» TASK PROMPT
Your task is to write out the lines from the line containing "(538, 266) = (515, 325): none" through the last line of the material, exactly.

» SOURCE MATERIAL
################

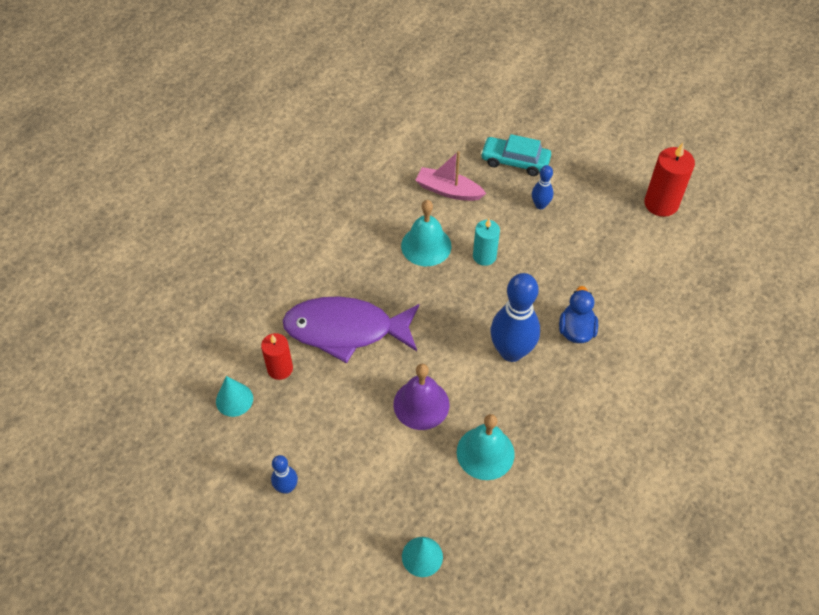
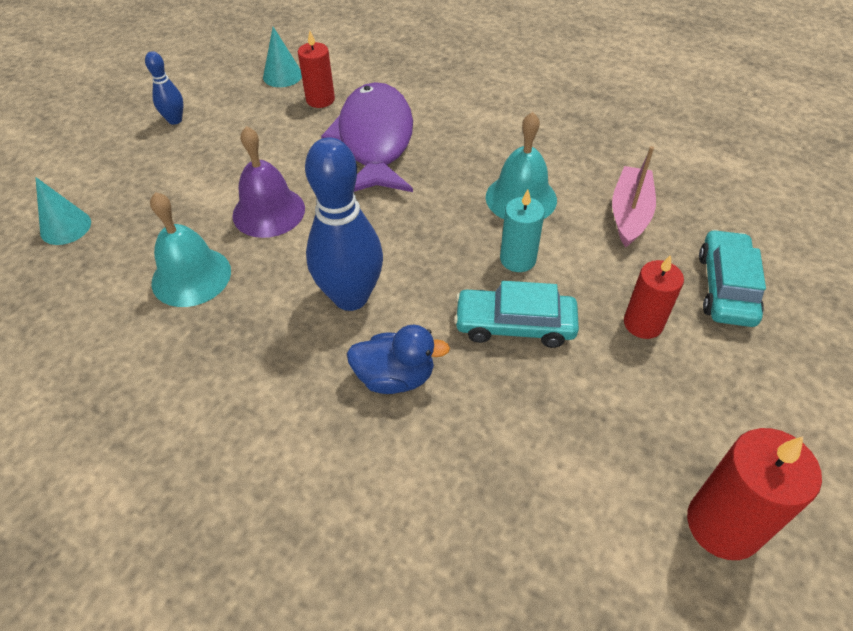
camera: 85 degrees right, 5 degrees down
(538, 266) = (515, 325): none -> turquoise car
(540, 205) = (643, 323): blue bowling pin -> red candle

################

» TASK RESPONSE
(538, 266) = (515, 325): none -> turquoise car
(540, 205) = (643, 323): blue bowling pin -> red candle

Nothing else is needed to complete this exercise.